Count how many lines in the entries below hold the string "star", and respond with that number only.

----- Entries supplied -----

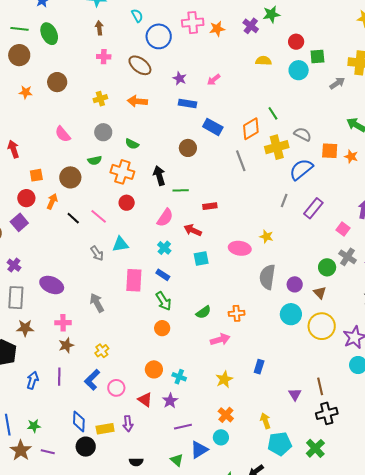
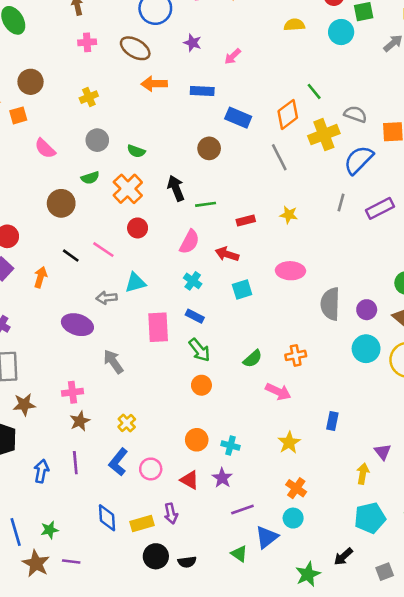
purple star: (180, 78) -> (193, 43), moved
orange arrow: (137, 101) -> (154, 84), moved
orange cross: (122, 172) -> (128, 189), turned 35
orange square: (36, 175) -> (18, 115), moved
orange arrow: (52, 201) -> (40, 277), moved
purple rectangle: (313, 208) -> (380, 208), turned 30
yellow star: (266, 237) -> (289, 215), moved
gray arrow: (97, 253) -> (107, 298), turned 126
purple ellipse: (52, 285) -> (77, 325), moved
pink arrow: (220, 340) -> (278, 392), turned 48
yellow arrow: (265, 421) -> (363, 474), moved, turned 35
black circle: (86, 447) -> (156, 556), moved

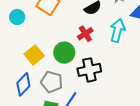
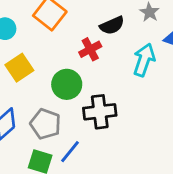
red cross: (85, 34) -> (90, 49), moved
yellow square: (34, 55) -> (19, 68), moved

-----

> [Written answer]
2